* PROMPT *
Scan the records for "slope" and copy each line that contains it.

* SUPPLIED INFORMATION *
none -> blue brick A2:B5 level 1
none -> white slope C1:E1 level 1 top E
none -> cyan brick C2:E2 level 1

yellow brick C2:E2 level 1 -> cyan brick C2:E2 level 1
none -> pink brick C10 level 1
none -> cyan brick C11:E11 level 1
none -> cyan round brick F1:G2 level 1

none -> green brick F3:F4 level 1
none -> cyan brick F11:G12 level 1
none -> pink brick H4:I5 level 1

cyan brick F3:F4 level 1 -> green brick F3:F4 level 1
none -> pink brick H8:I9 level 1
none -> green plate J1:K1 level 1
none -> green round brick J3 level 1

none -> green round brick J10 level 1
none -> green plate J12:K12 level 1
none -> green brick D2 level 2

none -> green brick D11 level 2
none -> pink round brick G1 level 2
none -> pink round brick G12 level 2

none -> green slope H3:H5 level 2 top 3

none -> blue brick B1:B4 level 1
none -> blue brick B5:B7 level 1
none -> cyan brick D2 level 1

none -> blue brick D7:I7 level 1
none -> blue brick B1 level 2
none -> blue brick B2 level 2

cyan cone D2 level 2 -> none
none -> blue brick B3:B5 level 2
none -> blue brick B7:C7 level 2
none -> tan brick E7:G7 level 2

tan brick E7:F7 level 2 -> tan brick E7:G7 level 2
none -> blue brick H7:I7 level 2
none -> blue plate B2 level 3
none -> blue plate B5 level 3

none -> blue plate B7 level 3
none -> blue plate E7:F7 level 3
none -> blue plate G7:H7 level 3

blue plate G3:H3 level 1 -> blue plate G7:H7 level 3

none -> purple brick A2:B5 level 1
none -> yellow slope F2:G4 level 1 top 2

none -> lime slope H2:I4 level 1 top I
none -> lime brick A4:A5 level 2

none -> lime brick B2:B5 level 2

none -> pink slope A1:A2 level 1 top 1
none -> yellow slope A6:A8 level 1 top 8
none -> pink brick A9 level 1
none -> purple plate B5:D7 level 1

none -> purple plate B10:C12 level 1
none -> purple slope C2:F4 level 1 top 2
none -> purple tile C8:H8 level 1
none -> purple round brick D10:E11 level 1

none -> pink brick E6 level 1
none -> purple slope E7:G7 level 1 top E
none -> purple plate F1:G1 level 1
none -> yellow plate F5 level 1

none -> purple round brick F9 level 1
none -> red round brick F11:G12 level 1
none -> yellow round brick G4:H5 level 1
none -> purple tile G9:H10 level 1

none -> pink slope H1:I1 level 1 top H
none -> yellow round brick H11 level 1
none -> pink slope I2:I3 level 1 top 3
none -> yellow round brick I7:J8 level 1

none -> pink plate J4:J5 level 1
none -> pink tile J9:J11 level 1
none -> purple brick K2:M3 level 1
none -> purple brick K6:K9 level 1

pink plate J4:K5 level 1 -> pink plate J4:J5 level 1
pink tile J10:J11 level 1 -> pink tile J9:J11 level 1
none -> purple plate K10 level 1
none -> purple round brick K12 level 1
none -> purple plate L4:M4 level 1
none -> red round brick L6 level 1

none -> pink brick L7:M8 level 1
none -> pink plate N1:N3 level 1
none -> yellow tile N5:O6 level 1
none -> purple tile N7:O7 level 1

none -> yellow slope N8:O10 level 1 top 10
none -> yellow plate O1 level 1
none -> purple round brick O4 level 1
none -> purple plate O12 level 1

* RESULT OF THIS TASK *
none -> white slope C1:E1 level 1 top E
none -> green slope H3:H5 level 2 top 3
none -> yellow slope F2:G4 level 1 top 2
none -> lime slope H2:I4 level 1 top I
none -> pink slope A1:A2 level 1 top 1
none -> yellow slope A6:A8 level 1 top 8
none -> purple slope C2:F4 level 1 top 2
none -> purple slope E7:G7 level 1 top E
none -> pink slope H1:I1 level 1 top H
none -> pink slope I2:I3 level 1 top 3
none -> yellow slope N8:O10 level 1 top 10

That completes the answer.